What to produce
The response must consist of the lines from the one holding "yellow banana: 12 -> 8" through the final line of the entries, given again exactly and without any pictures.

Recorded data
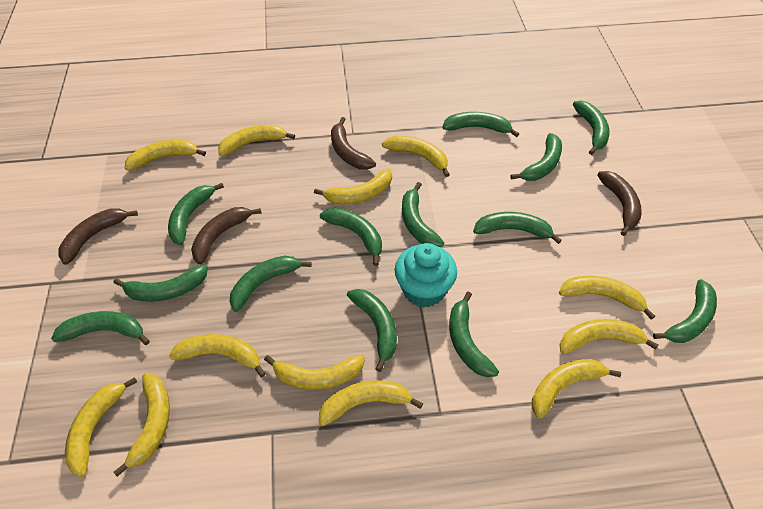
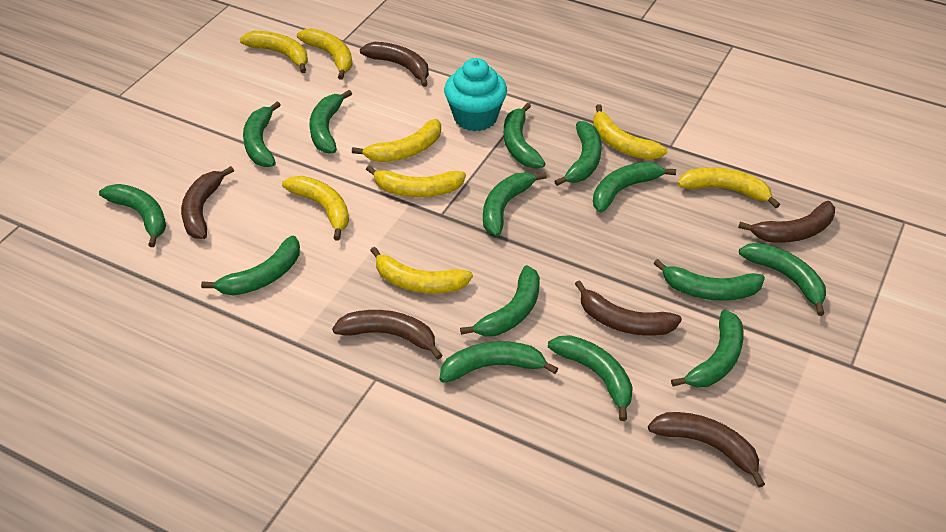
brown banana: 4 -> 6
green banana: 13 -> 14
yellow banana: 12 -> 8

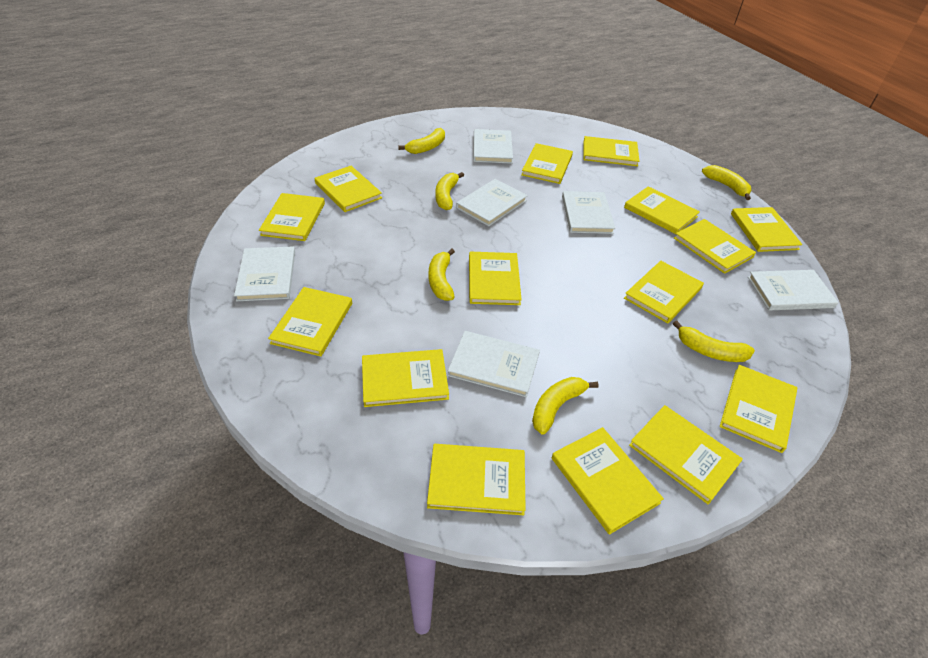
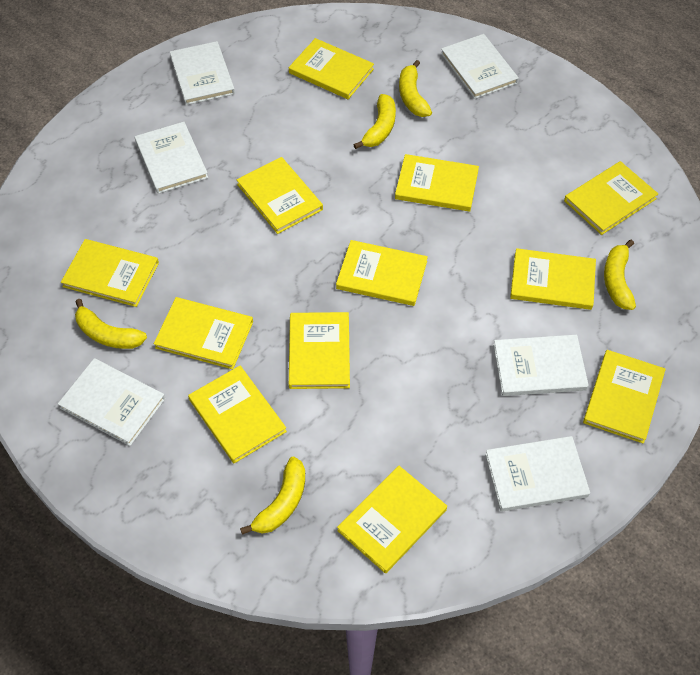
yellow banana: 6 -> 5
yellow book: 15 -> 12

Solution to the exercise
yellow banana: 12 -> 8

yellow banana: 6 -> 5
yellow book: 15 -> 12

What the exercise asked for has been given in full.